[Exercise]:
Having found the line that contains "R4: none -> 330 (+3V3, NET2)", please retype only it and every line after it up to the end of the entries, exactly as written.

[Given data]:

§

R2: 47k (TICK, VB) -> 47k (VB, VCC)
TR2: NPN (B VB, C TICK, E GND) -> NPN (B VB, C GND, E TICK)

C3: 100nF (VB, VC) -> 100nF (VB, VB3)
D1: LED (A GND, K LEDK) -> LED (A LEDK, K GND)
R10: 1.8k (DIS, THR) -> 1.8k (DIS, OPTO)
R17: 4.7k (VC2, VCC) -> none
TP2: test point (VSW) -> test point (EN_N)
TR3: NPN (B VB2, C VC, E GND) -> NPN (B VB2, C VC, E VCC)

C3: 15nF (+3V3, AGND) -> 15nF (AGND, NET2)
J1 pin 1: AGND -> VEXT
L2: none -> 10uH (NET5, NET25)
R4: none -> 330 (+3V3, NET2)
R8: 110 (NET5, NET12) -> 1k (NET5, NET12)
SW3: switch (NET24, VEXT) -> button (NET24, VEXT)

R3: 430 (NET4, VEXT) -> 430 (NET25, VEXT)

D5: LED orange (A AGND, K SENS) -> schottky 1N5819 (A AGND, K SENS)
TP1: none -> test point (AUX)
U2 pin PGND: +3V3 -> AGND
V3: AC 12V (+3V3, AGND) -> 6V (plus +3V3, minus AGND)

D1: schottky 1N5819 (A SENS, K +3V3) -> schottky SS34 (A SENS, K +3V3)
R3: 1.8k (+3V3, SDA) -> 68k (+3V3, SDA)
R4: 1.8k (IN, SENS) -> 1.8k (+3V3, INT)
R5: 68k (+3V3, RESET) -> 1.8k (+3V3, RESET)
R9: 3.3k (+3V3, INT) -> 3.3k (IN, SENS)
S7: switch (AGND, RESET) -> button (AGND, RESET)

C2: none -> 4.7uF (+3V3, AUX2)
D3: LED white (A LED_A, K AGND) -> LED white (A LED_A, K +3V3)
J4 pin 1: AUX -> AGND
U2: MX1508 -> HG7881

§

[Exercise result]:
R4: none -> 330 (+3V3, NET2)
R8: 110 (NET5, NET12) -> 1k (NET5, NET12)
SW3: switch (NET24, VEXT) -> button (NET24, VEXT)

R3: 430 (NET4, VEXT) -> 430 (NET25, VEXT)

D5: LED orange (A AGND, K SENS) -> schottky 1N5819 (A AGND, K SENS)
TP1: none -> test point (AUX)
U2 pin PGND: +3V3 -> AGND
V3: AC 12V (+3V3, AGND) -> 6V (plus +3V3, minus AGND)

D1: schottky 1N5819 (A SENS, K +3V3) -> schottky SS34 (A SENS, K +3V3)
R3: 1.8k (+3V3, SDA) -> 68k (+3V3, SDA)
R4: 1.8k (IN, SENS) -> 1.8k (+3V3, INT)
R5: 68k (+3V3, RESET) -> 1.8k (+3V3, RESET)
R9: 3.3k (+3V3, INT) -> 3.3k (IN, SENS)
S7: switch (AGND, RESET) -> button (AGND, RESET)

C2: none -> 4.7uF (+3V3, AUX2)
D3: LED white (A LED_A, K AGND) -> LED white (A LED_A, K +3V3)
J4 pin 1: AUX -> AGND
U2: MX1508 -> HG7881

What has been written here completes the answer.